Exercise description: Copy out, exactly and with nothing else, the stretch of lines that starts at the line containing "D5: diode BAV21" and finishes at the end of the data.

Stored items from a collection
++++++++++

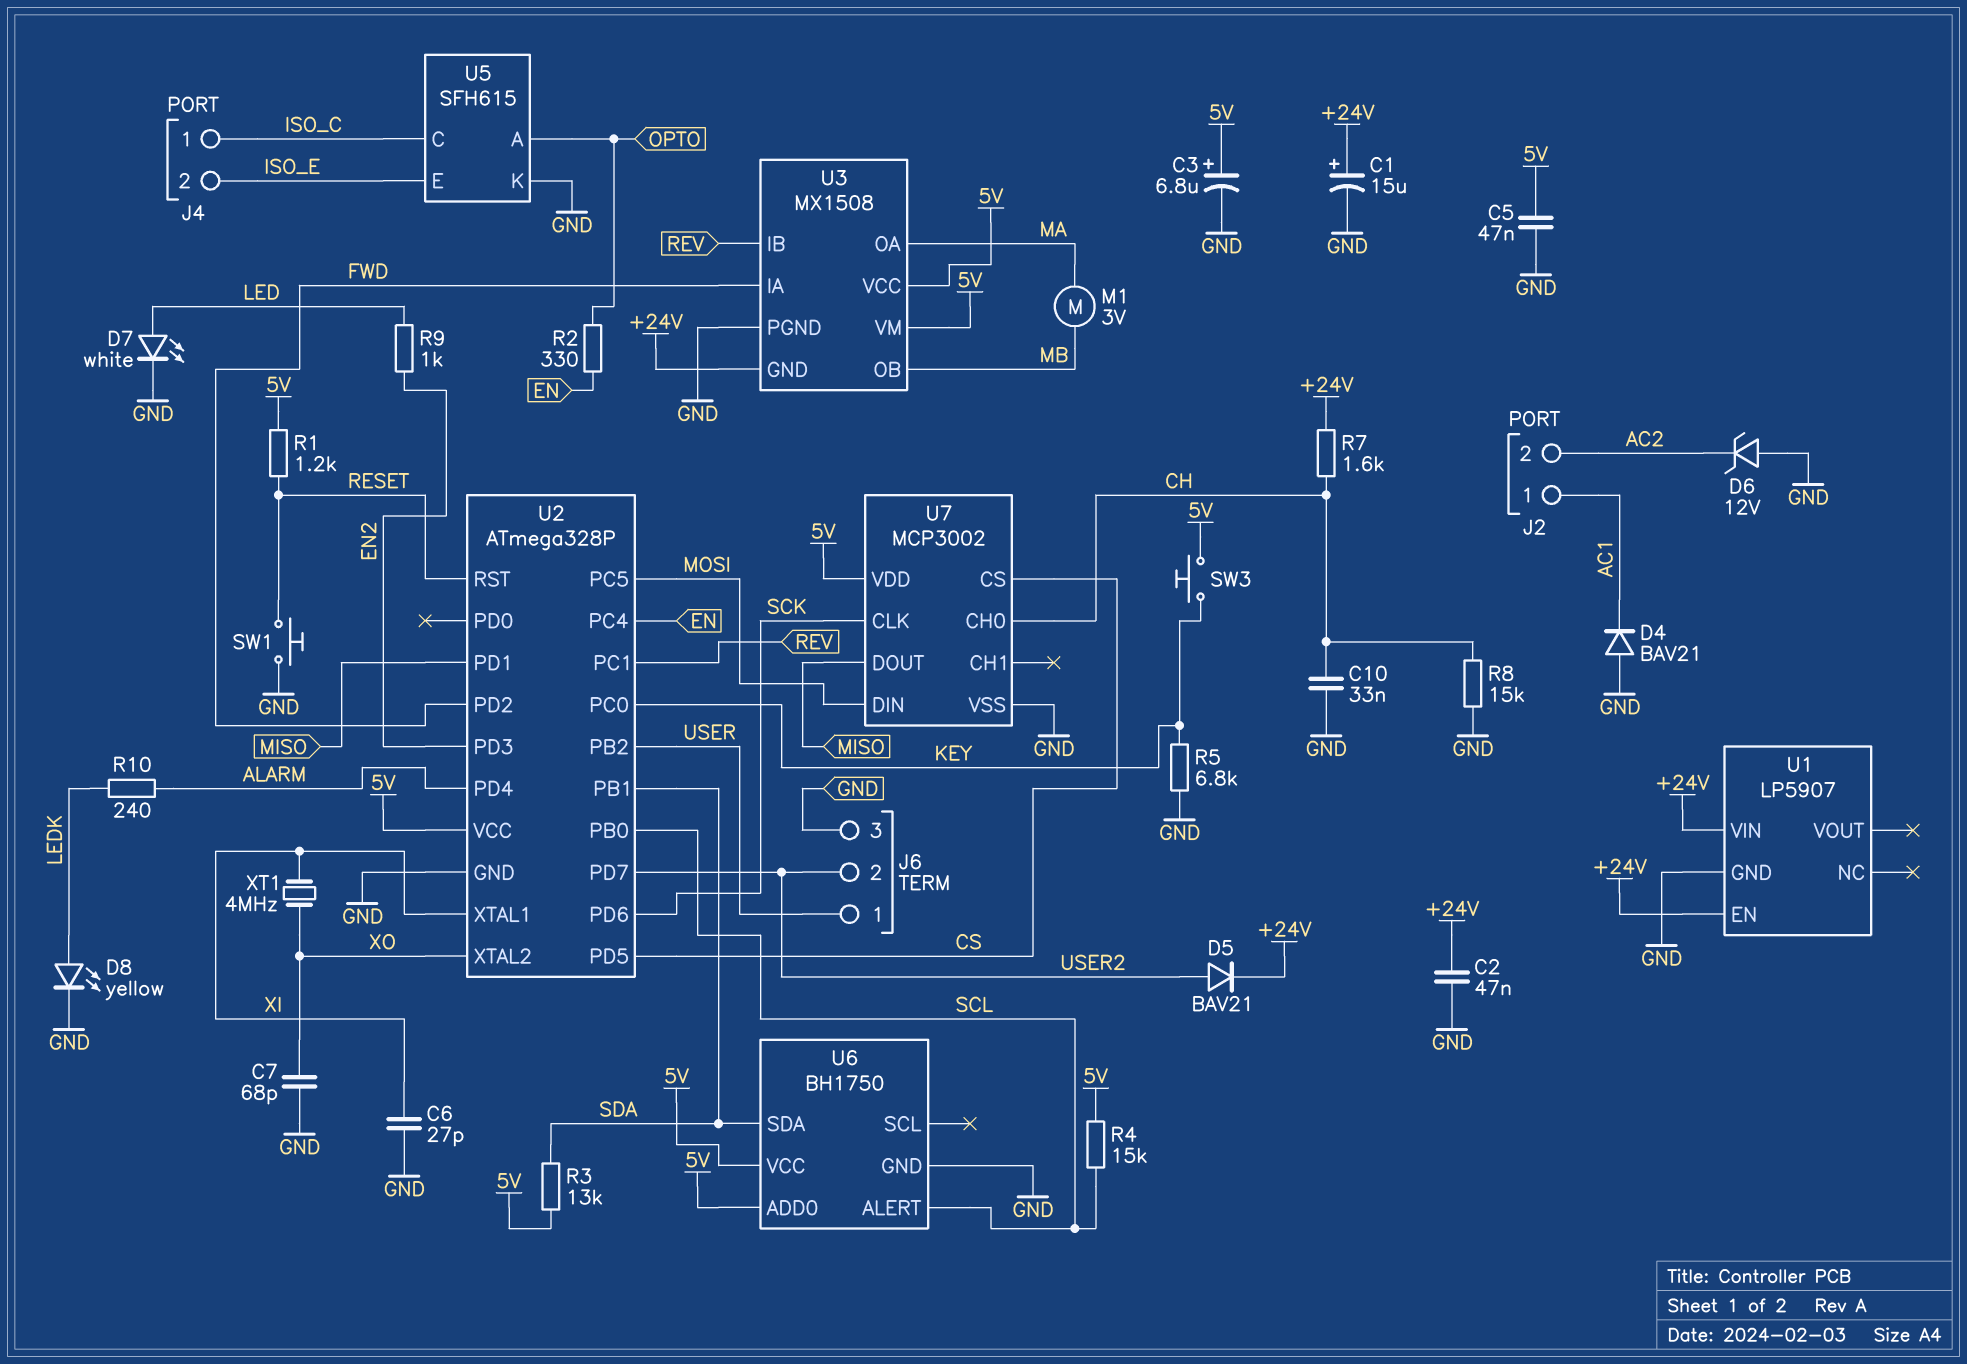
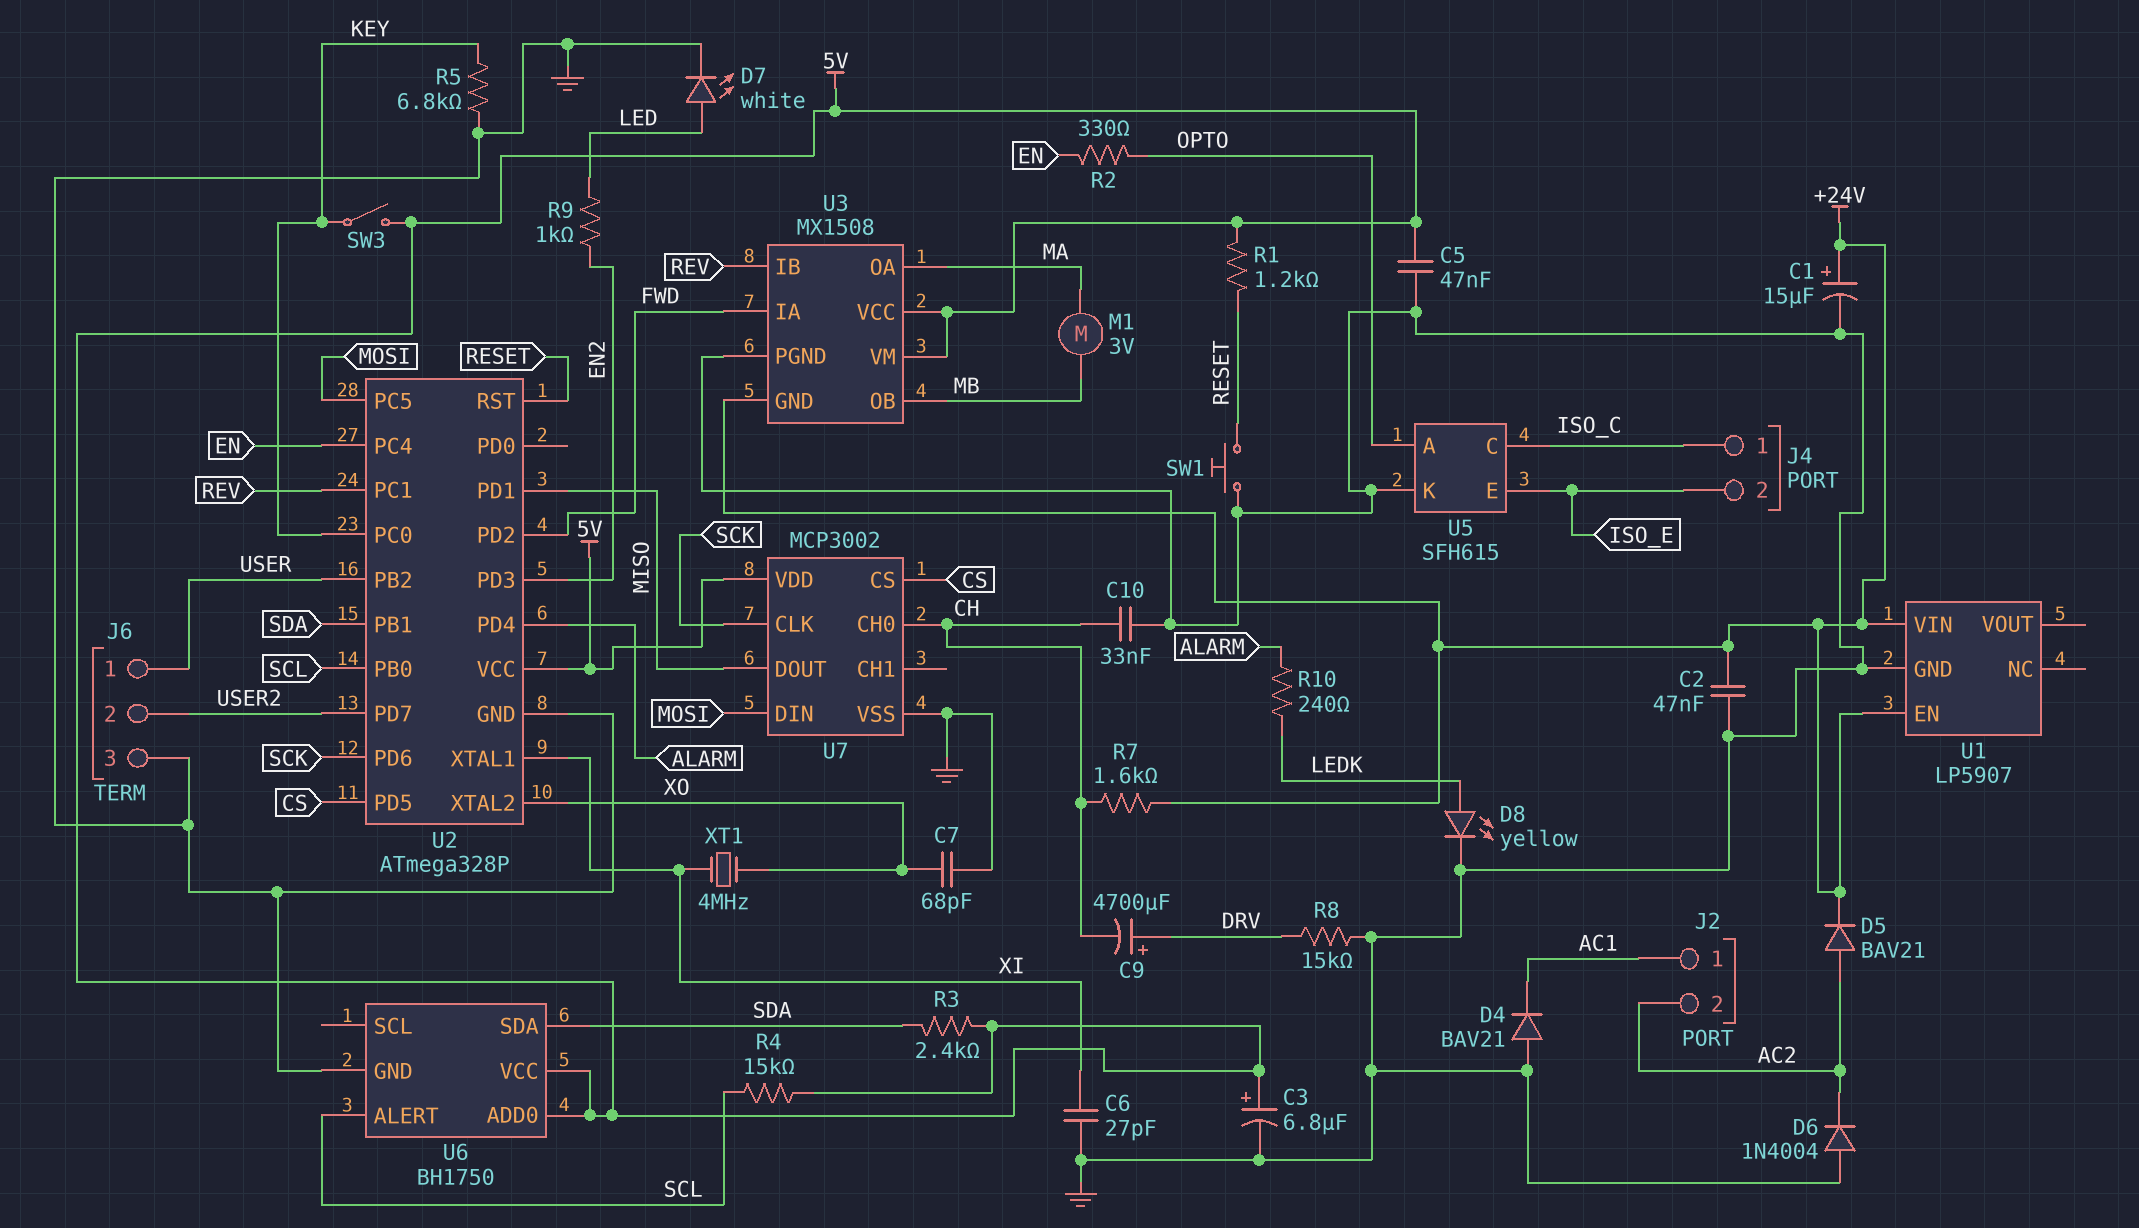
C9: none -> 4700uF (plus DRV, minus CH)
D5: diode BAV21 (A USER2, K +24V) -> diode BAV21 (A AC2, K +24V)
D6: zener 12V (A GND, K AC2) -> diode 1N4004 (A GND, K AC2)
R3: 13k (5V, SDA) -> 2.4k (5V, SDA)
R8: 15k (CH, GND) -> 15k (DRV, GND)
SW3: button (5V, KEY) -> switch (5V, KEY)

++++++++++

Reply:
D5: diode BAV21 (A USER2, K +24V) -> diode BAV21 (A AC2, K +24V)
D6: zener 12V (A GND, K AC2) -> diode 1N4004 (A GND, K AC2)
R3: 13k (5V, SDA) -> 2.4k (5V, SDA)
R8: 15k (CH, GND) -> 15k (DRV, GND)
SW3: button (5V, KEY) -> switch (5V, KEY)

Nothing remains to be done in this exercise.